Set down the data below once more, precisely as it reads.
Input records Block Start
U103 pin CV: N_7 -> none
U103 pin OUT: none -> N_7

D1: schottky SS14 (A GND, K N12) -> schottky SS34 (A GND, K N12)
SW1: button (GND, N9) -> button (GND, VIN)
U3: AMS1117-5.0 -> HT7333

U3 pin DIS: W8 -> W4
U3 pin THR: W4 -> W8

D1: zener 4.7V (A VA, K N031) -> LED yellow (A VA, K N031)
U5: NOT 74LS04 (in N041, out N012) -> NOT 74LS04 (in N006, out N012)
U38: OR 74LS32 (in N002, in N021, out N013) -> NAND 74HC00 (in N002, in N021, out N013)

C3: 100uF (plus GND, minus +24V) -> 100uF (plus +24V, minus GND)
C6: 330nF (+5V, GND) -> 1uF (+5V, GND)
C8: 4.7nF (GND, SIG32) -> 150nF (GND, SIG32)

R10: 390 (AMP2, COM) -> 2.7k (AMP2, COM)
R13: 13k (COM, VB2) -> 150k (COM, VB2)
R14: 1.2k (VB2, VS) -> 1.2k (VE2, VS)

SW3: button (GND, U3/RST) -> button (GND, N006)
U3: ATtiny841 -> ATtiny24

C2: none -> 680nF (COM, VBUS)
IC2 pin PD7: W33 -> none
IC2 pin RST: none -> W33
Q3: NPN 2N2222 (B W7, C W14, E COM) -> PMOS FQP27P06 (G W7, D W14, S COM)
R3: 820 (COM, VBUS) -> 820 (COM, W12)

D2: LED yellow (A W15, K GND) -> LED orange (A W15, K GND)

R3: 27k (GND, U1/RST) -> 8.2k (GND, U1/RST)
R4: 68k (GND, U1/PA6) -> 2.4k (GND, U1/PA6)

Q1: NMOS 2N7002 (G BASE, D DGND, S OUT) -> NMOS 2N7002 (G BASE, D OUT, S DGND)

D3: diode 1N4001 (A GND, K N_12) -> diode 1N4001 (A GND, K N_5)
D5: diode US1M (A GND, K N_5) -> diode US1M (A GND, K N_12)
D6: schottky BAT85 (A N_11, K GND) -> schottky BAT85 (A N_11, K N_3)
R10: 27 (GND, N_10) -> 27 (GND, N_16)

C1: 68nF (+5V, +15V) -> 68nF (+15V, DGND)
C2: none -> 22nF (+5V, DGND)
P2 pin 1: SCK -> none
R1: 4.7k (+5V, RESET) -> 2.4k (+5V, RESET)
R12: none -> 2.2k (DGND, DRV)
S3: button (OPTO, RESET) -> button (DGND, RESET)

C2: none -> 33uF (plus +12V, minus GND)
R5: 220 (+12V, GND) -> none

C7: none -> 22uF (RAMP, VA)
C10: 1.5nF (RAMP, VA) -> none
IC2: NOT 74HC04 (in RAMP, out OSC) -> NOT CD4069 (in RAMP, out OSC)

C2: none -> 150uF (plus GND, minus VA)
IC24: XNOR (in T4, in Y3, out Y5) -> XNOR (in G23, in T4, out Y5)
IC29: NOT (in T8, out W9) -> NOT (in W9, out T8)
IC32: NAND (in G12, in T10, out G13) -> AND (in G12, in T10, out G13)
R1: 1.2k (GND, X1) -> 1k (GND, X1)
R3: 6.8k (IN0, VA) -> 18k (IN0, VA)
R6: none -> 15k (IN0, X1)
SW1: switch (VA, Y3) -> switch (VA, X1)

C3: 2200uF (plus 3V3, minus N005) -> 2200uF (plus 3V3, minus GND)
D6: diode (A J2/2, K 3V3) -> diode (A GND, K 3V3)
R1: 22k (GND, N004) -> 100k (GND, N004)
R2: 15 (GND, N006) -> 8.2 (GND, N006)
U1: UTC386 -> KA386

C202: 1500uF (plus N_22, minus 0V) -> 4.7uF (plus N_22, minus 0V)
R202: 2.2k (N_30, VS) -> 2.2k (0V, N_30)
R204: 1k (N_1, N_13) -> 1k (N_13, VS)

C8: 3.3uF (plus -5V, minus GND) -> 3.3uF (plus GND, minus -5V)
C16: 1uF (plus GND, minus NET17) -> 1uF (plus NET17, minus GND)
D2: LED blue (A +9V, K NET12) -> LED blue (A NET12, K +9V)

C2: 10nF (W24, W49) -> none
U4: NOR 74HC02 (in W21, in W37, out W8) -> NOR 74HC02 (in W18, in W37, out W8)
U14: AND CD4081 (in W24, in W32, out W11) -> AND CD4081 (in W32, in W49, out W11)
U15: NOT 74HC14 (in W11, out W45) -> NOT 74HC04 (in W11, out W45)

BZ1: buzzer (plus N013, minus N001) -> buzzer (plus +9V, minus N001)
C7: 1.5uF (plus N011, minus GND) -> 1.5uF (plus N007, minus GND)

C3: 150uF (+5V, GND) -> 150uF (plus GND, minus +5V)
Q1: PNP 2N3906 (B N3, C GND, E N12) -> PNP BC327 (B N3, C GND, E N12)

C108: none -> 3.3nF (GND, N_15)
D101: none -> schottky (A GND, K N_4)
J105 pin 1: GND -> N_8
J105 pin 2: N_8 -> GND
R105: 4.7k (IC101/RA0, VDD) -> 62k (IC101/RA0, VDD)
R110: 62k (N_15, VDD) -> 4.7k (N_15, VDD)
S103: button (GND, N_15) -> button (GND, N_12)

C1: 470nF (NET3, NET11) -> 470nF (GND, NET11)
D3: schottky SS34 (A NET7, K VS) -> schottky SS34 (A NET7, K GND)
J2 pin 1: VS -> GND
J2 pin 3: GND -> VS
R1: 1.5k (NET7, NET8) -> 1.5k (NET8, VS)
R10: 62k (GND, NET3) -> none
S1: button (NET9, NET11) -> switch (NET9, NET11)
Input records Block End
### Solved problem
U103 pin CV: N_7 -> none
U103 pin OUT: none -> N_7

D1: schottky SS14 (A GND, K N12) -> schottky SS34 (A GND, K N12)
SW1: button (GND, N9) -> button (GND, VIN)
U3: AMS1117-5.0 -> HT7333

U3 pin DIS: W8 -> W4
U3 pin THR: W4 -> W8

D1: zener 4.7V (A VA, K N031) -> LED yellow (A VA, K N031)
U5: NOT 74LS04 (in N041, out N012) -> NOT 74LS04 (in N006, out N012)
U38: OR 74LS32 (in N002, in N021, out N013) -> NAND 74HC00 (in N002, in N021, out N013)

C3: 100uF (plus GND, minus +24V) -> 100uF (plus +24V, minus GND)
C6: 330nF (+5V, GND) -> 1uF (+5V, GND)
C8: 4.7nF (GND, SIG32) -> 150nF (GND, SIG32)

R10: 390 (AMP2, COM) -> 2.7k (AMP2, COM)
R13: 13k (COM, VB2) -> 150k (COM, VB2)
R14: 1.2k (VB2, VS) -> 1.2k (VE2, VS)

SW3: button (GND, U3/RST) -> button (GND, N006)
U3: ATtiny841 -> ATtiny24

C2: none -> 680nF (COM, VBUS)
IC2 pin PD7: W33 -> none
IC2 pin RST: none -> W33
Q3: NPN 2N2222 (B W7, C W14, E COM) -> PMOS FQP27P06 (G W7, D W14, S COM)
R3: 820 (COM, VBUS) -> 820 (COM, W12)

D2: LED yellow (A W15, K GND) -> LED orange (A W15, K GND)

R3: 27k (GND, U1/RST) -> 8.2k (GND, U1/RST)
R4: 68k (GND, U1/PA6) -> 2.4k (GND, U1/PA6)

Q1: NMOS 2N7002 (G BASE, D DGND, S OUT) -> NMOS 2N7002 (G BASE, D OUT, S DGND)

D3: diode 1N4001 (A GND, K N_12) -> diode 1N4001 (A GND, K N_5)
D5: diode US1M (A GND, K N_5) -> diode US1M (A GND, K N_12)
D6: schottky BAT85 (A N_11, K GND) -> schottky BAT85 (A N_11, K N_3)
R10: 27 (GND, N_10) -> 27 (GND, N_16)

C1: 68nF (+5V, +15V) -> 68nF (+15V, DGND)
C2: none -> 22nF (+5V, DGND)
P2 pin 1: SCK -> none
R1: 4.7k (+5V, RESET) -> 2.4k (+5V, RESET)
R12: none -> 2.2k (DGND, DRV)
S3: button (OPTO, RESET) -> button (DGND, RESET)

C2: none -> 33uF (plus +12V, minus GND)
R5: 220 (+12V, GND) -> none

C7: none -> 22uF (RAMP, VA)
C10: 1.5nF (RAMP, VA) -> none
IC2: NOT 74HC04 (in RAMP, out OSC) -> NOT CD4069 (in RAMP, out OSC)

C2: none -> 150uF (plus GND, minus VA)
IC24: XNOR (in T4, in Y3, out Y5) -> XNOR (in G23, in T4, out Y5)
IC29: NOT (in T8, out W9) -> NOT (in W9, out T8)
IC32: NAND (in G12, in T10, out G13) -> AND (in G12, in T10, out G13)
R1: 1.2k (GND, X1) -> 1k (GND, X1)
R3: 6.8k (IN0, VA) -> 18k (IN0, VA)
R6: none -> 15k (IN0, X1)
SW1: switch (VA, Y3) -> switch (VA, X1)

C3: 2200uF (plus 3V3, minus N005) -> 2200uF (plus 3V3, minus GND)
D6: diode (A J2/2, K 3V3) -> diode (A GND, K 3V3)
R1: 22k (GND, N004) -> 100k (GND, N004)
R2: 15 (GND, N006) -> 8.2 (GND, N006)
U1: UTC386 -> KA386

C202: 1500uF (plus N_22, minus 0V) -> 4.7uF (plus N_22, minus 0V)
R202: 2.2k (N_30, VS) -> 2.2k (0V, N_30)
R204: 1k (N_1, N_13) -> 1k (N_13, VS)

C8: 3.3uF (plus -5V, minus GND) -> 3.3uF (plus GND, minus -5V)
C16: 1uF (plus GND, minus NET17) -> 1uF (plus NET17, minus GND)
D2: LED blue (A +9V, K NET12) -> LED blue (A NET12, K +9V)

C2: 10nF (W24, W49) -> none
U4: NOR 74HC02 (in W21, in W37, out W8) -> NOR 74HC02 (in W18, in W37, out W8)
U14: AND CD4081 (in W24, in W32, out W11) -> AND CD4081 (in W32, in W49, out W11)
U15: NOT 74HC14 (in W11, out W45) -> NOT 74HC04 (in W11, out W45)

BZ1: buzzer (plus N013, minus N001) -> buzzer (plus +9V, minus N001)
C7: 1.5uF (plus N011, minus GND) -> 1.5uF (plus N007, minus GND)

C3: 150uF (+5V, GND) -> 150uF (plus GND, minus +5V)
Q1: PNP 2N3906 (B N3, C GND, E N12) -> PNP BC327 (B N3, C GND, E N12)

C108: none -> 3.3nF (GND, N_15)
D101: none -> schottky (A GND, K N_4)
J105 pin 1: GND -> N_8
J105 pin 2: N_8 -> GND
R105: 4.7k (IC101/RA0, VDD) -> 62k (IC101/RA0, VDD)
R110: 62k (N_15, VDD) -> 4.7k (N_15, VDD)
S103: button (GND, N_15) -> button (GND, N_12)

C1: 470nF (NET3, NET11) -> 470nF (GND, NET11)
D3: schottky SS34 (A NET7, K VS) -> schottky SS34 (A NET7, K GND)
J2 pin 1: VS -> GND
J2 pin 3: GND -> VS
R1: 1.5k (NET7, NET8) -> 1.5k (NET8, VS)
R10: 62k (GND, NET3) -> none
S1: button (NET9, NET11) -> switch (NET9, NET11)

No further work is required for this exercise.